─── Data to examine

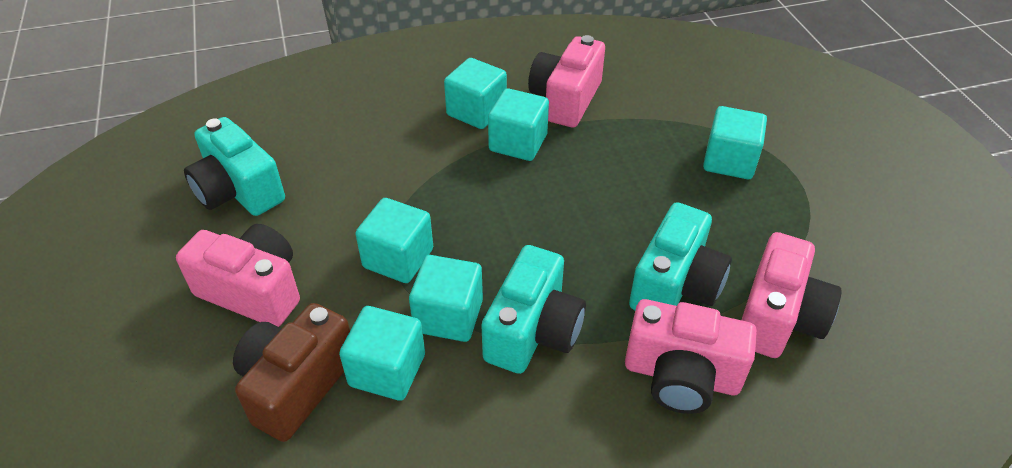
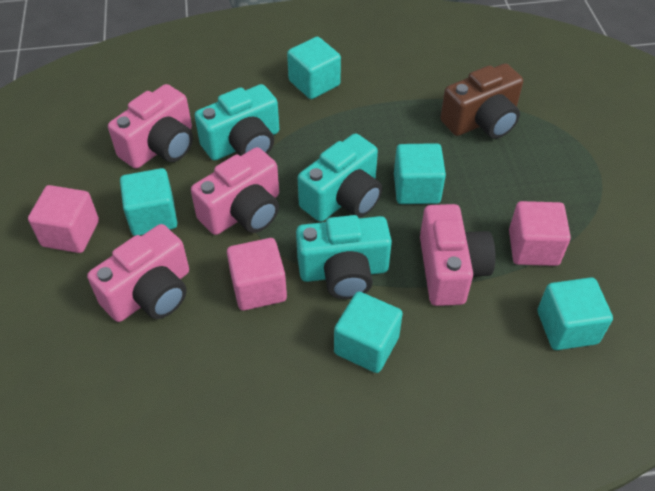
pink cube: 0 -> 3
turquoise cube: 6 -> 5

──────
─── Data to examine

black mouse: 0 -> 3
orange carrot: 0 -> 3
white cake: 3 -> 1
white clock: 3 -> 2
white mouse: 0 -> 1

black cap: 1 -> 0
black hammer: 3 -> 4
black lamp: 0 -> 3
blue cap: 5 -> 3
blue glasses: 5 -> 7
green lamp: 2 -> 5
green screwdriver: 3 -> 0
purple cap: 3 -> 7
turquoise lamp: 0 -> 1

──────

• _Work instructions_
Take exactly the lines from the one containing "black hammer: 3 -> 4" through the one containing "turquoise lamp: 0 -> 1" in the data above, and output them with nothing added.

• _Your solution_
black hammer: 3 -> 4
black lamp: 0 -> 3
blue cap: 5 -> 3
blue glasses: 5 -> 7
green lamp: 2 -> 5
green screwdriver: 3 -> 0
purple cap: 3 -> 7
turquoise lamp: 0 -> 1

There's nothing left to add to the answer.